*Task*.
The line containing "to <251 246>" marks the end; copy exactly all lines from the start of the material up to and including it.
---
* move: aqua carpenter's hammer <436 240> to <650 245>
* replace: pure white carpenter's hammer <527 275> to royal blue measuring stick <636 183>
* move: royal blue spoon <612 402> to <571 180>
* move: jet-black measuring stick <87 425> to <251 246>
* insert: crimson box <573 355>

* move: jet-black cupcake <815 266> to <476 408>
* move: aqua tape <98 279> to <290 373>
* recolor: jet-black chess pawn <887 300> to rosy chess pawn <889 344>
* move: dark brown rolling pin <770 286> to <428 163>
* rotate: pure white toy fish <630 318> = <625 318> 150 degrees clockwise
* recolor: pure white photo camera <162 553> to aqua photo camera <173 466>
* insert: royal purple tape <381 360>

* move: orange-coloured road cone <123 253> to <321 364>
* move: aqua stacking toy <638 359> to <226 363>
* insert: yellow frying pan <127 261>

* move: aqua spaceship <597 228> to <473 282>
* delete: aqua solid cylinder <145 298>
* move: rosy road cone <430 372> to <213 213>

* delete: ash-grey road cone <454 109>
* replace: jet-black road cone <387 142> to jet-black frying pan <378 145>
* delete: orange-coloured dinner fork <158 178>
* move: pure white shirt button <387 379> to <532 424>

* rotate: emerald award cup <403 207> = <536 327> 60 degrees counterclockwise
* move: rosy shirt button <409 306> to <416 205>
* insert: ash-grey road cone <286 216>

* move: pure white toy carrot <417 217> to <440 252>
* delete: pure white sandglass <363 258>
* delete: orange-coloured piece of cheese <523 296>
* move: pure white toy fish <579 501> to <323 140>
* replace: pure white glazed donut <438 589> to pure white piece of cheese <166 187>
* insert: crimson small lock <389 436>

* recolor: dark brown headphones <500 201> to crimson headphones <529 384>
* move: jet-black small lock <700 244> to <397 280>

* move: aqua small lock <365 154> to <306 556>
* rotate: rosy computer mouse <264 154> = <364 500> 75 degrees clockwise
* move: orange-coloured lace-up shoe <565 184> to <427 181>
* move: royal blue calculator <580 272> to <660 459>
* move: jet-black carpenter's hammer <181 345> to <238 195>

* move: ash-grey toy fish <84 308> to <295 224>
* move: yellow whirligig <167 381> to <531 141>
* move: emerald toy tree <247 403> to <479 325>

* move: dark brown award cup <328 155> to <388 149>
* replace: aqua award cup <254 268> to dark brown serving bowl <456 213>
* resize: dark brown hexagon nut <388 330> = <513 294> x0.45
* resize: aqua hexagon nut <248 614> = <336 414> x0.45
---
*Exercise response*.
* move: aqua carpenter's hammer <436 240> to <650 245>
* replace: pure white carpenter's hammer <527 275> to royal blue measuring stick <636 183>
* move: royal blue spoon <612 402> to <571 180>
* move: jet-black measuring stick <87 425> to <251 246>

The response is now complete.